- _Exercise_:
Among the records below, find the lines with the word "moved" and copy them.
^^^^^^^^^^^^^^^^
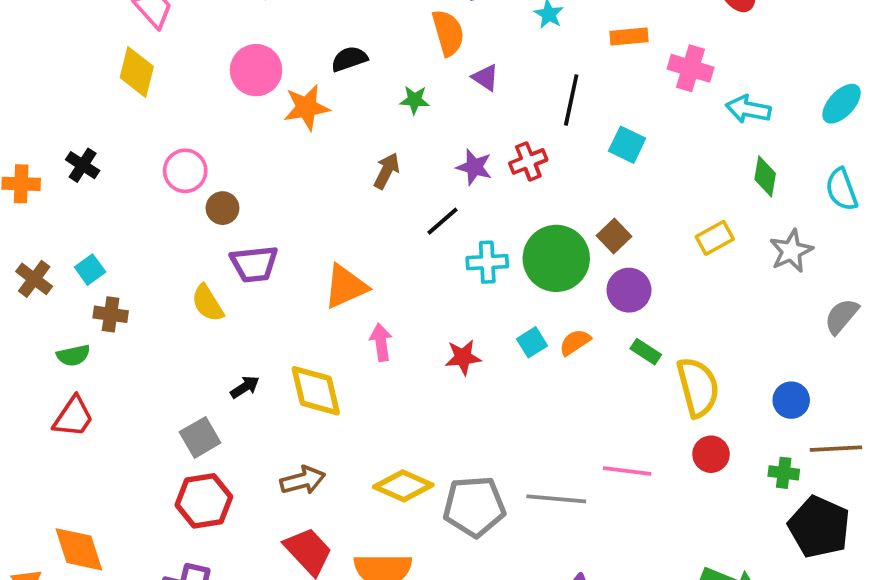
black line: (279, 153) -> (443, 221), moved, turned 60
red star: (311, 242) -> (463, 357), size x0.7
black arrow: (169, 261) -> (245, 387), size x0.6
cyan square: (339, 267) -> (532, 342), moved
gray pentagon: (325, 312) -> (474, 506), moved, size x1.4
^^^^^^^^^^^^^^^^
- _Output for this exercise_:
black line: (279, 153) -> (443, 221), moved, turned 60
cyan square: (339, 267) -> (532, 342), moved
gray pentagon: (325, 312) -> (474, 506), moved, size x1.4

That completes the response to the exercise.